## Exercise aim
Where the records below reach the line containing "tan brick A10 level 2 -> none", start transcribing, and end with the line containing "purple tile D7:F7", exactly and with nothing else added.

## Information supplied
=======

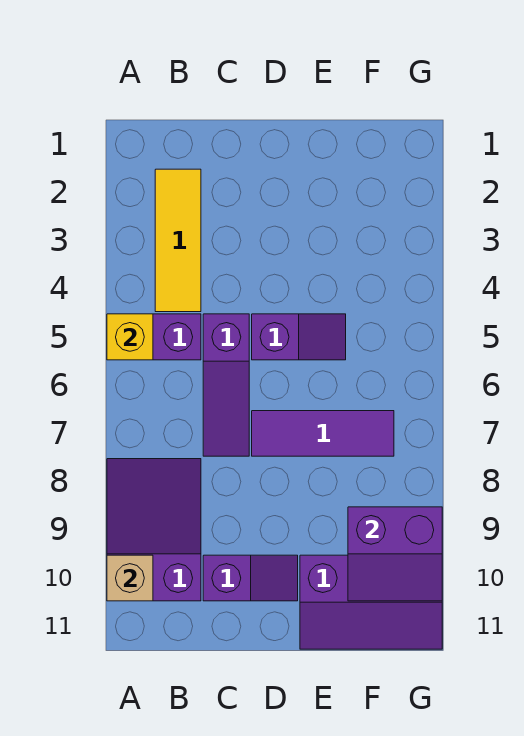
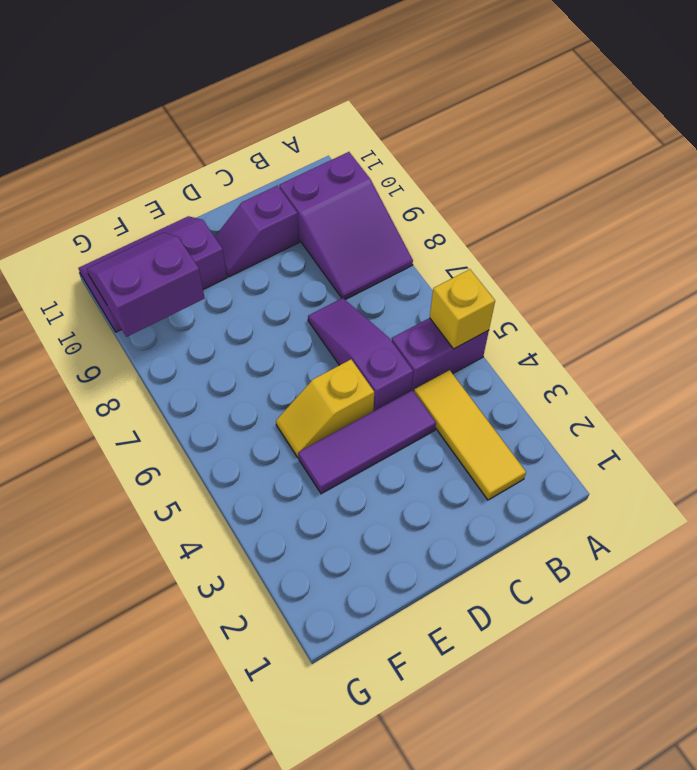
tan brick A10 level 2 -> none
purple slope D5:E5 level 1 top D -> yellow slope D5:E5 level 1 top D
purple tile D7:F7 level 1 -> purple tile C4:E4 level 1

=======

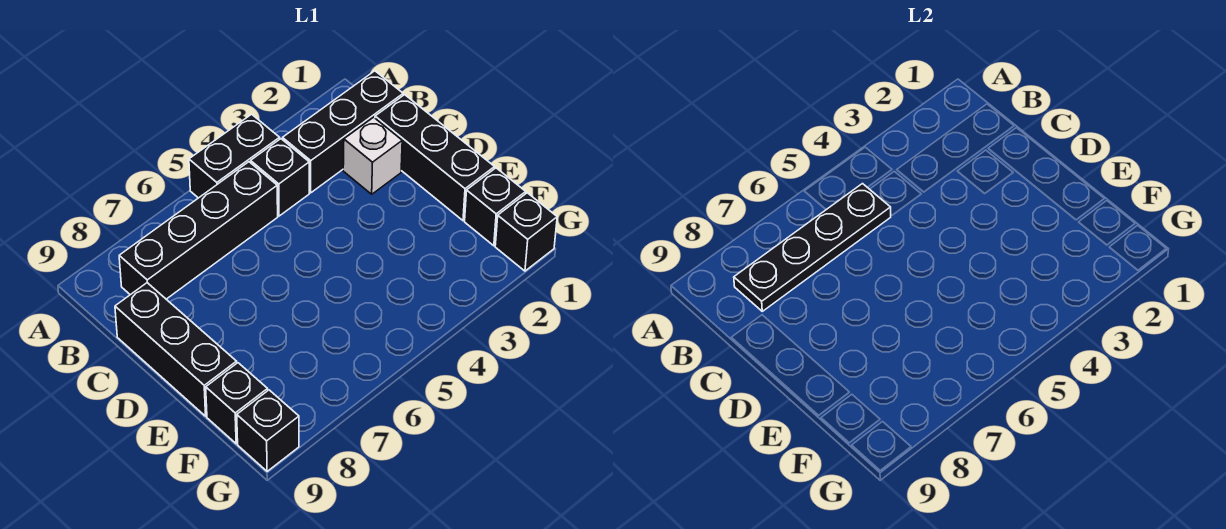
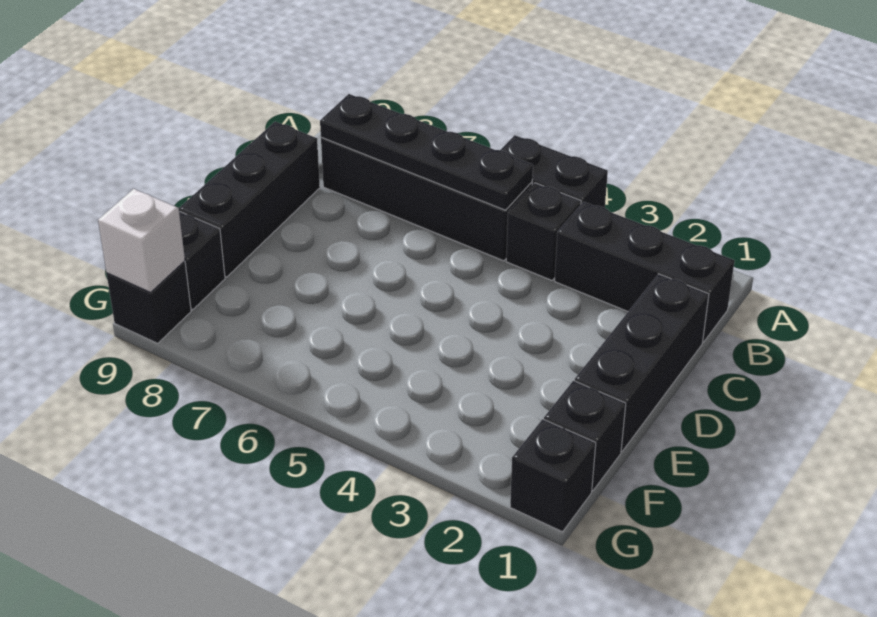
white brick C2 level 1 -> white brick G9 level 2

=======

## Expected answer
tan brick A10 level 2 -> none
purple slope D5:E5 level 1 top D -> yellow slope D5:E5 level 1 top D
purple tile D7:F7 level 1 -> purple tile C4:E4 level 1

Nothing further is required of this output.